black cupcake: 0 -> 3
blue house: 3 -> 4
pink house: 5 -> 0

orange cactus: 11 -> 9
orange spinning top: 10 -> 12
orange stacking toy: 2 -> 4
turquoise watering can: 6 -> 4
________
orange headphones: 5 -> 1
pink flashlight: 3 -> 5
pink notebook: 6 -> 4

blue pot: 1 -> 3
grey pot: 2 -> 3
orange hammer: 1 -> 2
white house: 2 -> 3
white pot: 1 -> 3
________
#### [What you will do]
Everything above from the line containing "orange cactus: 11 -> 9" through the line containing "turquoise watering can: 6 -> 4" must be copied exactly. Nothing outside that range belongs in the answer.

#### [Task output]
orange cactus: 11 -> 9
orange spinning top: 10 -> 12
orange stacking toy: 2 -> 4
turquoise watering can: 6 -> 4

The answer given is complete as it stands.